** Problem to work on **
Which lines of the data below contain "none"? Please show them all.

***

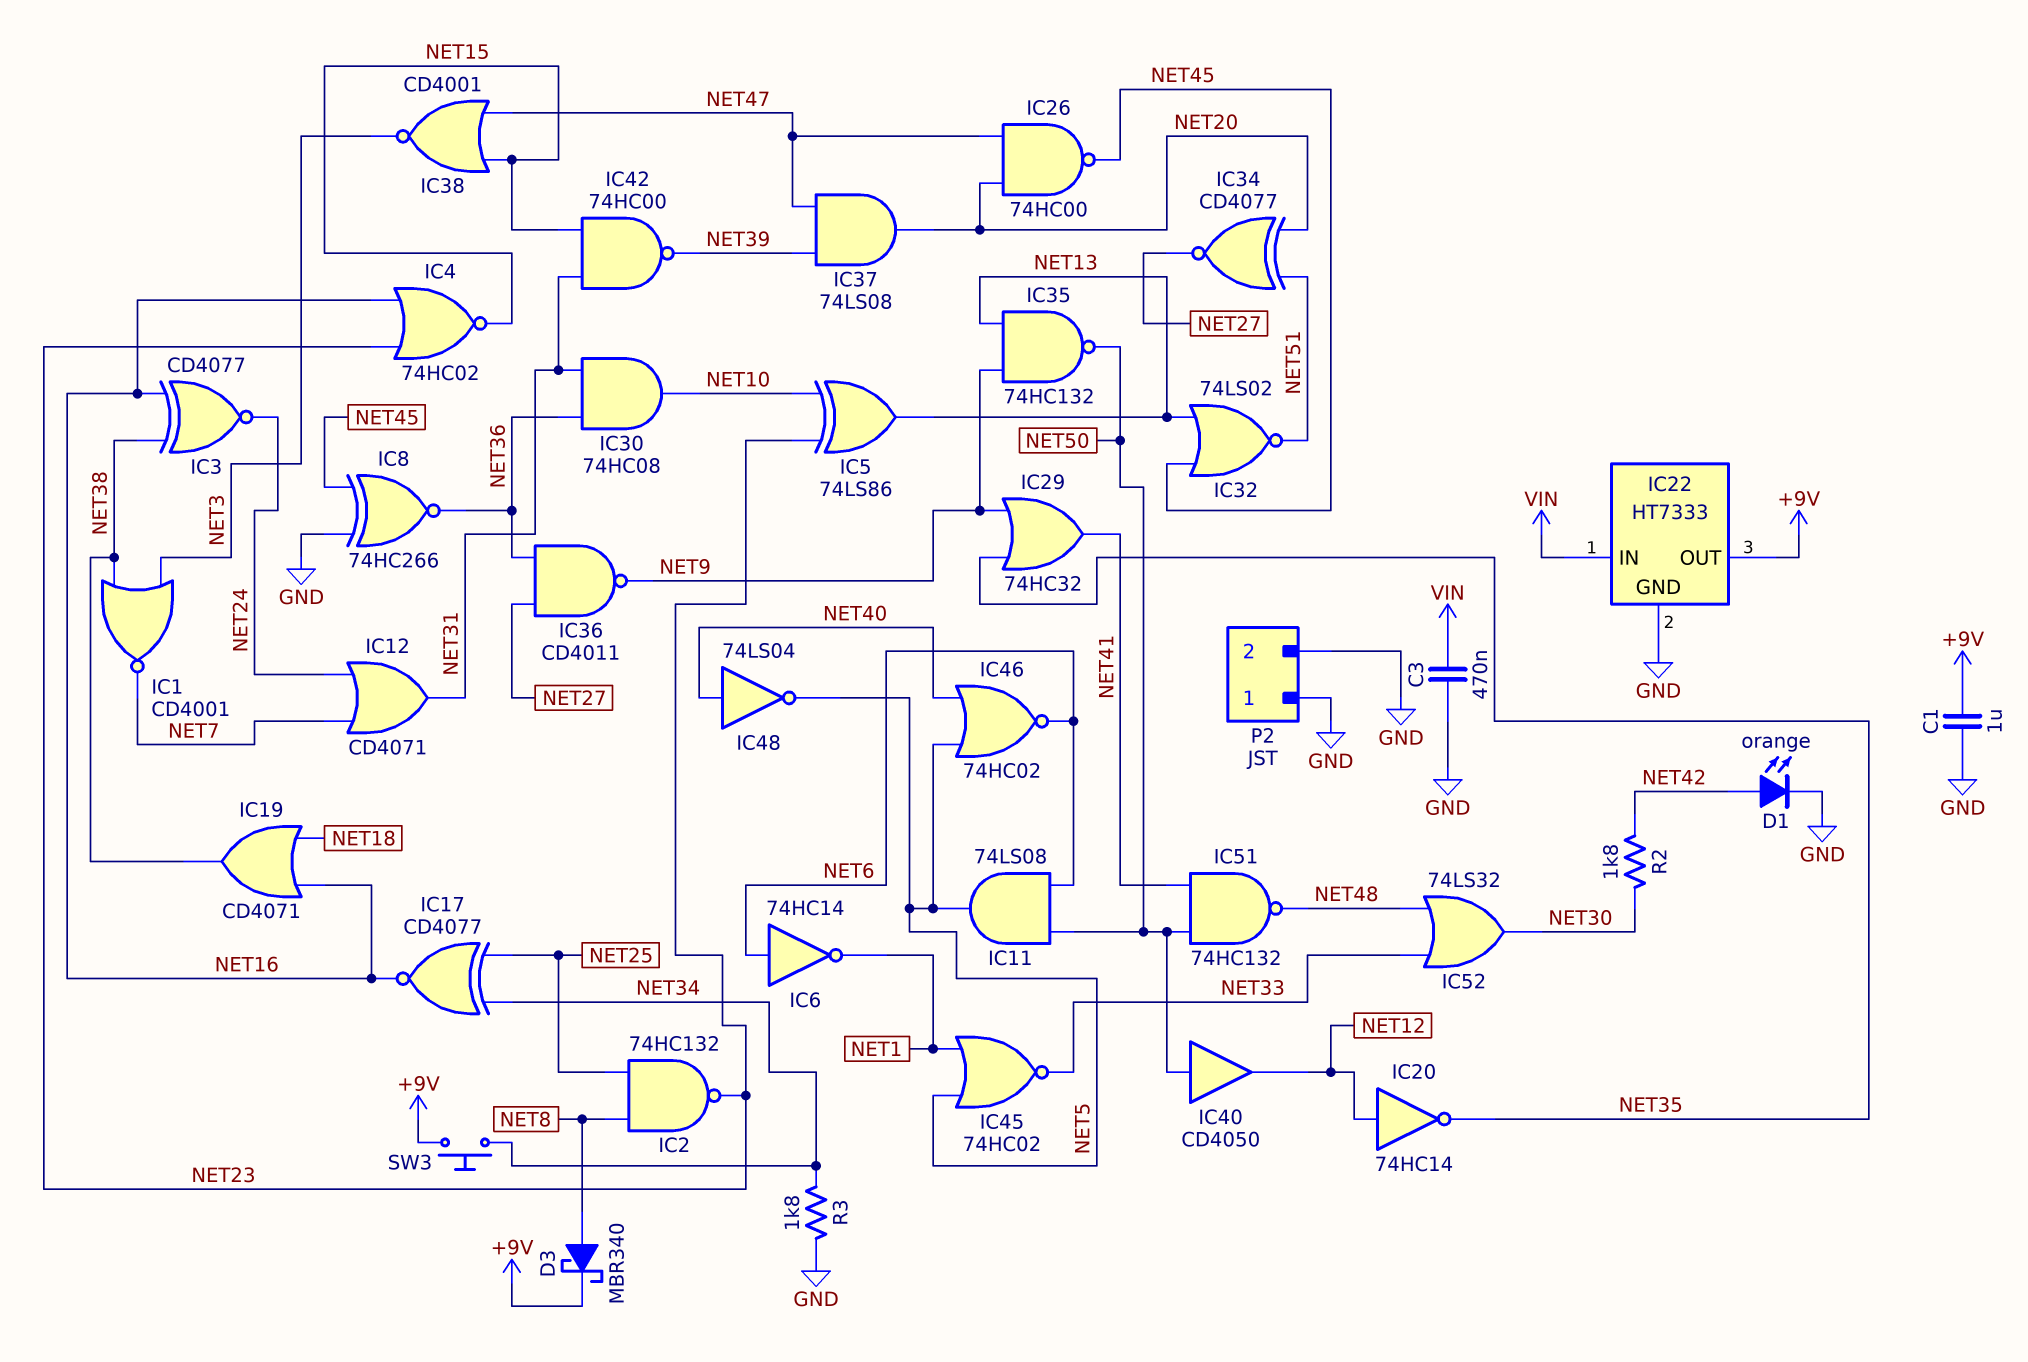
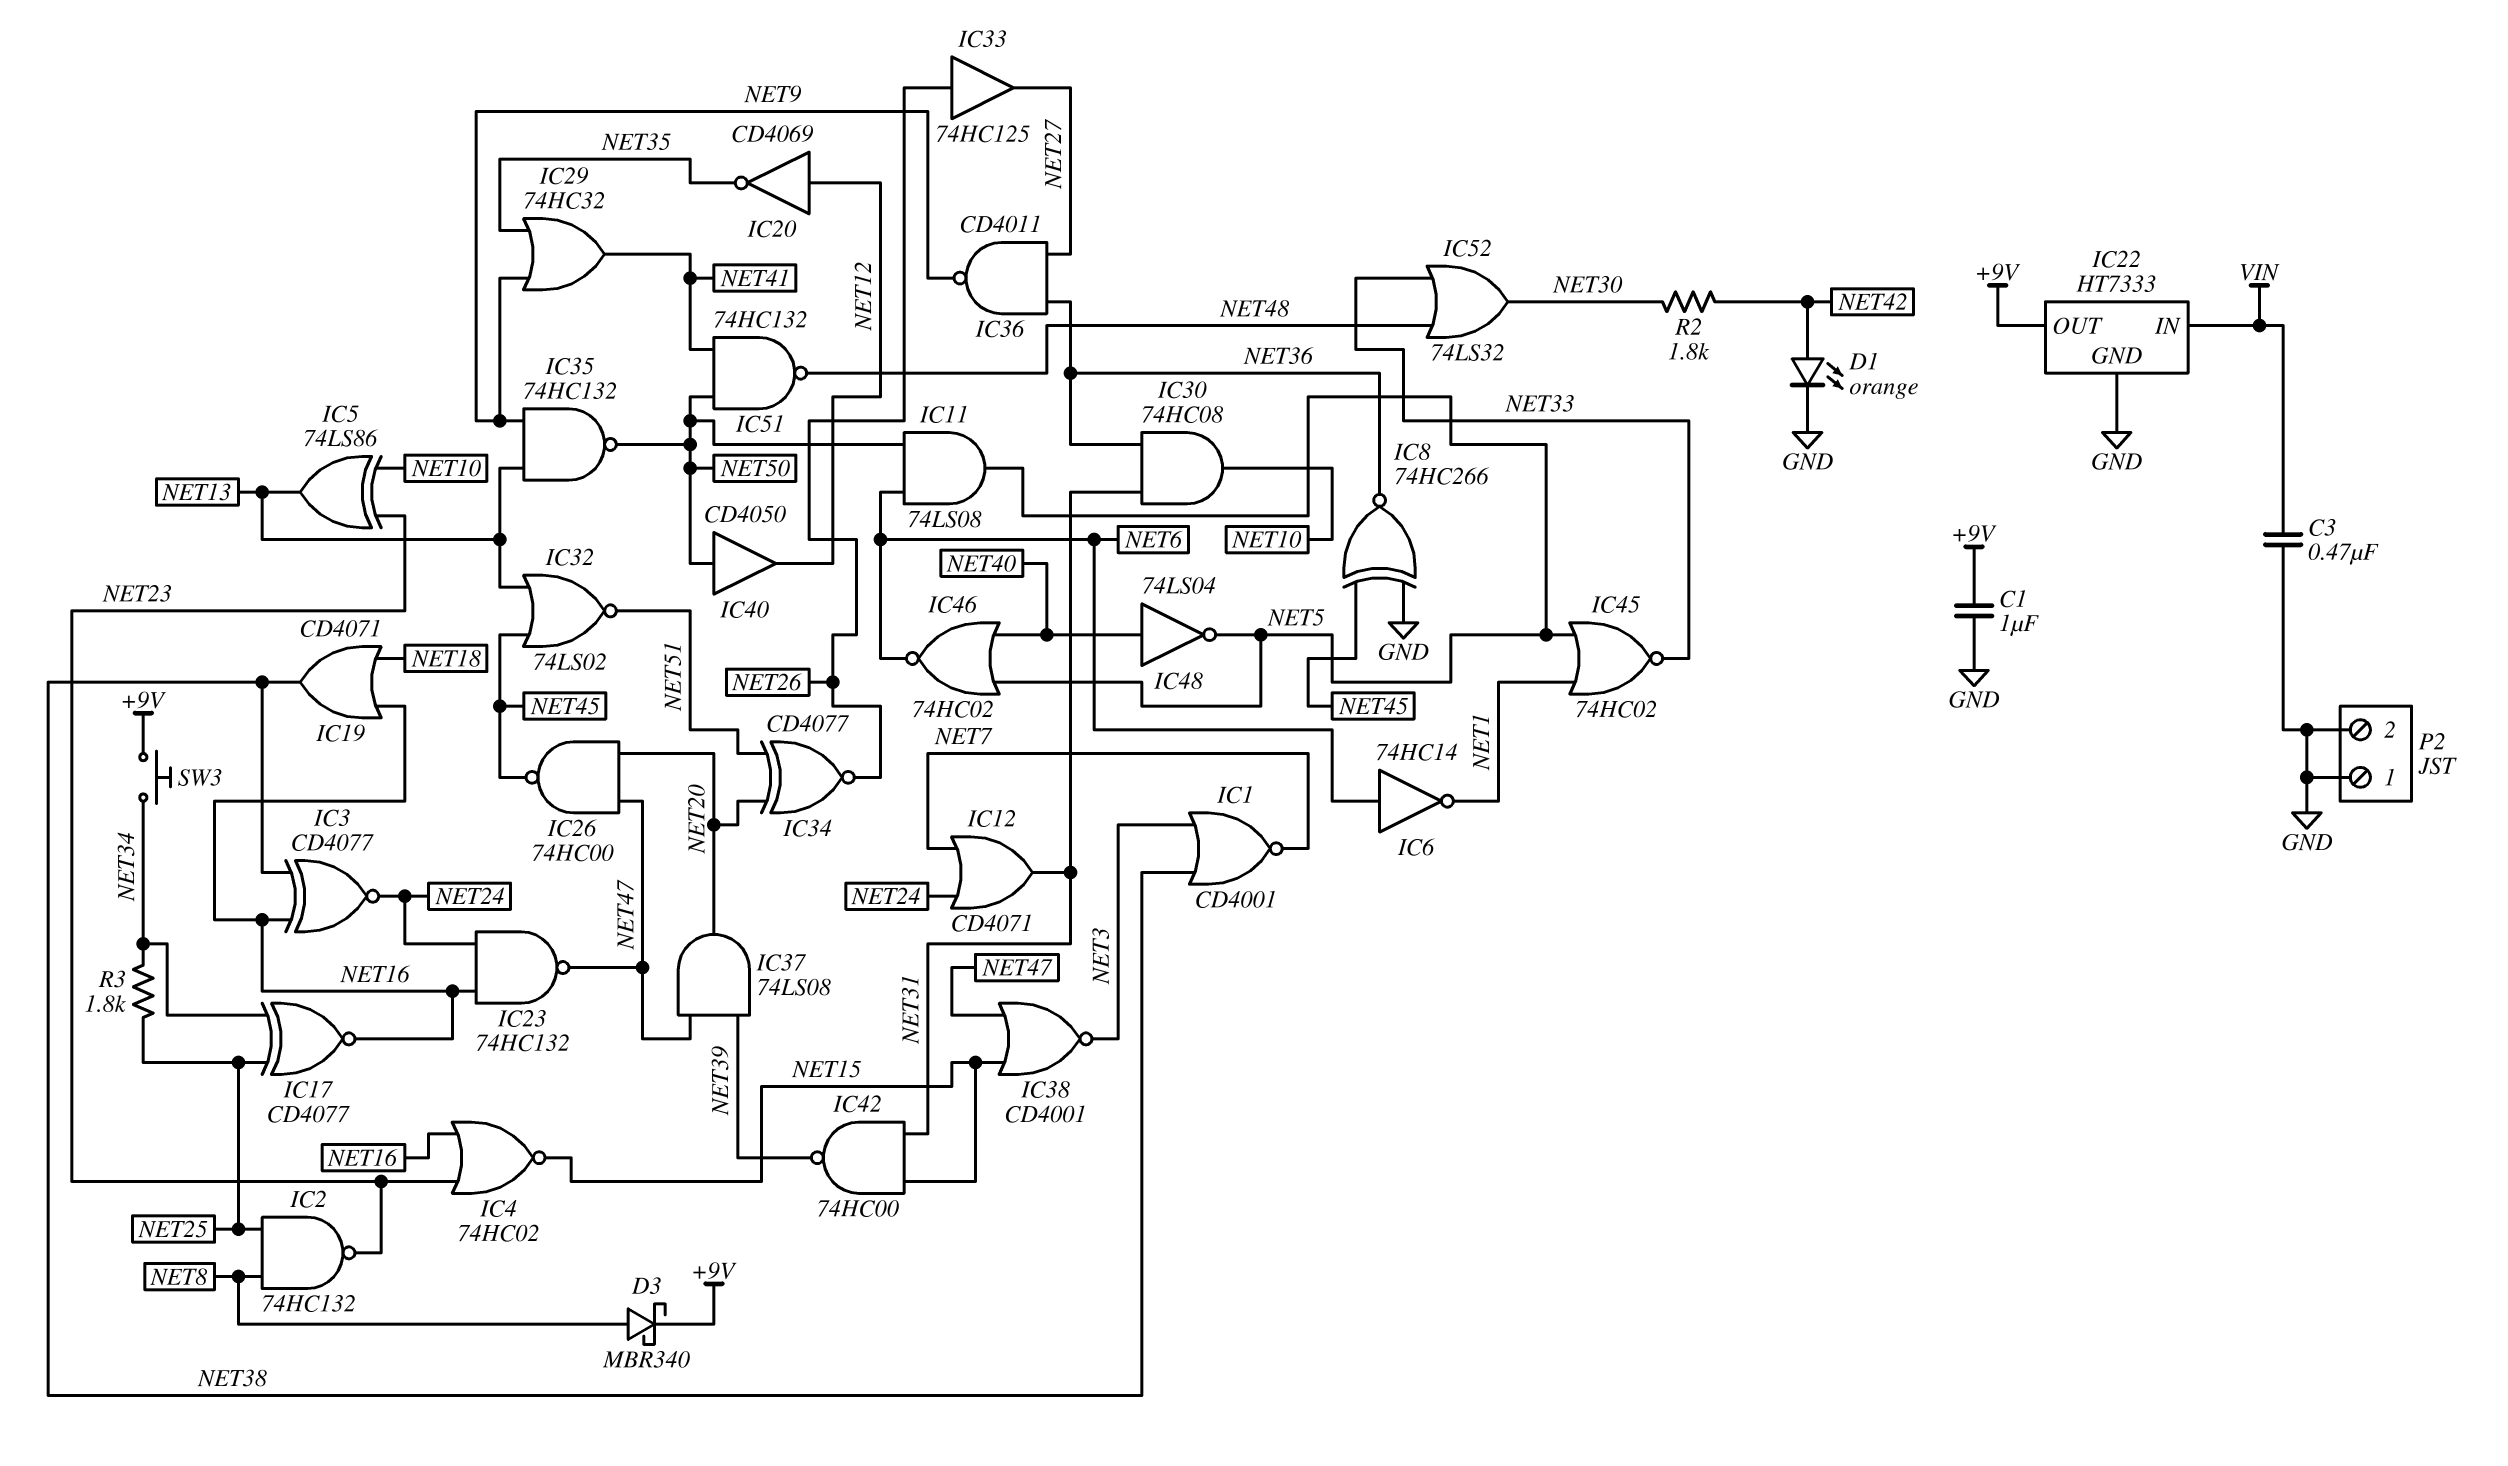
IC20: NOT 74HC14 (in NET12, out NET35) -> NOT CD4069 (in NET12, out NET35)
IC23: none -> NAND 74HC132 (in NET16, in NET24, out NET47)
IC33: none -> buffer 74HC125 (in NET26, out NET27)
IC34: XNOR CD4077 (in NET20, in NET51, out NET27) -> XNOR CD4077 (in NET20, in NET51, out NET26)
R3: 1.8k (GND, NET34) -> 1.8k (NET25, NET34)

***

** Task result **
IC23: none -> NAND 74HC132 (in NET16, in NET24, out NET47)
IC33: none -> buffer 74HC125 (in NET26, out NET27)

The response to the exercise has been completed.